→ REQUIRED ACTION
The records below should be written out again, exactly.

→ LISTED ENTRIES
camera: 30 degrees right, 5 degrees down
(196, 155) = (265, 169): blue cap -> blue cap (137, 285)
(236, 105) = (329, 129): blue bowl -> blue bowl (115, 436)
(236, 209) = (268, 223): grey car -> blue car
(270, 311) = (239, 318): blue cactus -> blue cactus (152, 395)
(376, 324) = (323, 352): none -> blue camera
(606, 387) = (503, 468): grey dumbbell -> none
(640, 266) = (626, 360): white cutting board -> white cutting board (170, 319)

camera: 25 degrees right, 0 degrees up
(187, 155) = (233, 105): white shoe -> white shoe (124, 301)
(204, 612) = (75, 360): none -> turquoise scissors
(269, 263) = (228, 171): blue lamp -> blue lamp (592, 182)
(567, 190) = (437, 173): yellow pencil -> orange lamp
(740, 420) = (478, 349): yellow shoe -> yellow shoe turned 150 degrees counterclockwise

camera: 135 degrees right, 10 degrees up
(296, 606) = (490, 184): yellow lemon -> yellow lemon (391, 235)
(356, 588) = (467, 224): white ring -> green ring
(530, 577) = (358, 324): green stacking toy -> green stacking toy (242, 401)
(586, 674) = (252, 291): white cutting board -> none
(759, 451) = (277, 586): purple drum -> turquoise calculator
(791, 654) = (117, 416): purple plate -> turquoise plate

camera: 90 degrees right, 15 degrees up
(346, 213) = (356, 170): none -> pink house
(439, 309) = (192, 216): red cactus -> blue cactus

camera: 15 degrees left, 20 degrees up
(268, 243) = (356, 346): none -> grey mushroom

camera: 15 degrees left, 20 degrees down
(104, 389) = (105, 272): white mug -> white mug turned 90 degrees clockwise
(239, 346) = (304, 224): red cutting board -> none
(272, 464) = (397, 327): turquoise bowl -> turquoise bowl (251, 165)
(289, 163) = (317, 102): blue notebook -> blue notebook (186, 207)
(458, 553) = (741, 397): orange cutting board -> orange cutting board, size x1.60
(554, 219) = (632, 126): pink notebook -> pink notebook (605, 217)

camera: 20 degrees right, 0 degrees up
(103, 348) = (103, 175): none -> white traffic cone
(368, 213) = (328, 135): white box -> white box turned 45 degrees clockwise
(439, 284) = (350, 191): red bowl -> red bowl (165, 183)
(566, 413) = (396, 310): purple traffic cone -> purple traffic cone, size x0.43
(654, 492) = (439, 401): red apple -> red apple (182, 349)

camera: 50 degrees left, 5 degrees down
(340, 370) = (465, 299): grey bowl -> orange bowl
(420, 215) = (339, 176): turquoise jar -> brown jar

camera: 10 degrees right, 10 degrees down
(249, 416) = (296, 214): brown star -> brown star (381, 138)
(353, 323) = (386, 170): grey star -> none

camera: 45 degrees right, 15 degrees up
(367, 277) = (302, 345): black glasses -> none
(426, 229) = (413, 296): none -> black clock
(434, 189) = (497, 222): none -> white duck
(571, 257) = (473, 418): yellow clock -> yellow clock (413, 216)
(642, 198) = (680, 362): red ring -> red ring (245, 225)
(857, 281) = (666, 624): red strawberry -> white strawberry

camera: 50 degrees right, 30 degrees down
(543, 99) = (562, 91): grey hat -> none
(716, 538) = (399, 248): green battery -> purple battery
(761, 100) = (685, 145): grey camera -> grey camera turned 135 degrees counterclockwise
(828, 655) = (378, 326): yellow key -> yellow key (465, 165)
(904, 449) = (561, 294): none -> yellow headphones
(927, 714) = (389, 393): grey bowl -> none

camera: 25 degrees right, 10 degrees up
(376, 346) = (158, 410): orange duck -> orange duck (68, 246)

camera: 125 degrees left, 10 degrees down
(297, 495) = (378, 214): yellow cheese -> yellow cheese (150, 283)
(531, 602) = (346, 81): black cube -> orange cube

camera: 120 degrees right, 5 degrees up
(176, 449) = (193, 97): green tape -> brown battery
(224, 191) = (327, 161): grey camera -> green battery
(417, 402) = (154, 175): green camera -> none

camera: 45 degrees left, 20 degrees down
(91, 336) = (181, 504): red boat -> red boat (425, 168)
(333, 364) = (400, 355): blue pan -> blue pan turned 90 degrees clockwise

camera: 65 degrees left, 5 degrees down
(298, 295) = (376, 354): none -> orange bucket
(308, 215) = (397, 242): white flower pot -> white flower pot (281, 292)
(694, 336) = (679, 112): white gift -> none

→ TASK ANSWER
camera: 30 degrees right, 5 degrees down
(196, 155) = (265, 169): blue cap -> blue cap (137, 285)
(236, 105) = (329, 129): blue bowl -> blue bowl (115, 436)
(236, 209) = (268, 223): grey car -> blue car
(270, 311) = (239, 318): blue cactus -> blue cactus (152, 395)
(376, 324) = (323, 352): none -> blue camera
(606, 387) = (503, 468): grey dumbbell -> none
(640, 266) = (626, 360): white cutting board -> white cutting board (170, 319)

camera: 25 degrees right, 0 degrees up
(187, 155) = (233, 105): white shoe -> white shoe (124, 301)
(204, 612) = (75, 360): none -> turquoise scissors
(269, 263) = (228, 171): blue lamp -> blue lamp (592, 182)
(567, 190) = (437, 173): yellow pencil -> orange lamp
(740, 420) = (478, 349): yellow shoe -> yellow shoe turned 150 degrees counterclockwise

camera: 135 degrees right, 10 degrees up
(296, 606) = (490, 184): yellow lemon -> yellow lemon (391, 235)
(356, 588) = (467, 224): white ring -> green ring
(530, 577) = (358, 324): green stacking toy -> green stacking toy (242, 401)
(586, 674) = (252, 291): white cutting board -> none
(759, 451) = (277, 586): purple drum -> turquoise calculator
(791, 654) = (117, 416): purple plate -> turquoise plate

camera: 90 degrees right, 15 degrees up
(346, 213) = (356, 170): none -> pink house
(439, 309) = (192, 216): red cactus -> blue cactus

camera: 15 degrees left, 20 degrees up
(268, 243) = (356, 346): none -> grey mushroom

camera: 15 degrees left, 20 degrees down
(104, 389) = (105, 272): white mug -> white mug turned 90 degrees clockwise
(239, 346) = (304, 224): red cutting board -> none
(272, 464) = (397, 327): turquoise bowl -> turquoise bowl (251, 165)
(289, 163) = (317, 102): blue notebook -> blue notebook (186, 207)
(458, 553) = (741, 397): orange cutting board -> orange cutting board, size x1.60
(554, 219) = (632, 126): pink notebook -> pink notebook (605, 217)

camera: 20 degrees right, 0 degrees up
(103, 348) = (103, 175): none -> white traffic cone
(368, 213) = (328, 135): white box -> white box turned 45 degrees clockwise
(439, 284) = (350, 191): red bowl -> red bowl (165, 183)
(566, 413) = (396, 310): purple traffic cone -> purple traffic cone, size x0.43
(654, 492) = (439, 401): red apple -> red apple (182, 349)

camera: 50 degrees left, 5 degrees down
(340, 370) = (465, 299): grey bowl -> orange bowl
(420, 215) = (339, 176): turquoise jar -> brown jar

camera: 10 degrees right, 10 degrees down
(249, 416) = (296, 214): brown star -> brown star (381, 138)
(353, 323) = (386, 170): grey star -> none

camera: 45 degrees right, 15 degrees up
(367, 277) = (302, 345): black glasses -> none
(426, 229) = (413, 296): none -> black clock
(434, 189) = (497, 222): none -> white duck
(571, 257) = (473, 418): yellow clock -> yellow clock (413, 216)
(642, 198) = (680, 362): red ring -> red ring (245, 225)
(857, 281) = (666, 624): red strawberry -> white strawberry

camera: 50 degrees right, 30 degrees down
(543, 99) = (562, 91): grey hat -> none
(716, 538) = (399, 248): green battery -> purple battery
(761, 100) = (685, 145): grey camera -> grey camera turned 135 degrees counterclockwise
(828, 655) = (378, 326): yellow key -> yellow key (465, 165)
(904, 449) = (561, 294): none -> yellow headphones
(927, 714) = (389, 393): grey bowl -> none

camera: 25 degrees right, 10 degrees up
(376, 346) = (158, 410): orange duck -> orange duck (68, 246)

camera: 125 degrees left, 10 degrees down
(297, 495) = (378, 214): yellow cheese -> yellow cheese (150, 283)
(531, 602) = (346, 81): black cube -> orange cube

camera: 120 degrees right, 5 degrees up
(176, 449) = (193, 97): green tape -> brown battery
(224, 191) = (327, 161): grey camera -> green battery
(417, 402) = (154, 175): green camera -> none

camera: 45 degrees left, 20 degrees down
(91, 336) = (181, 504): red boat -> red boat (425, 168)
(333, 364) = (400, 355): blue pan -> blue pan turned 90 degrees clockwise

camera: 65 degrees left, 5 degrees down
(298, 295) = (376, 354): none -> orange bucket
(308, 215) = (397, 242): white flower pot -> white flower pot (281, 292)
(694, 336) = (679, 112): white gift -> none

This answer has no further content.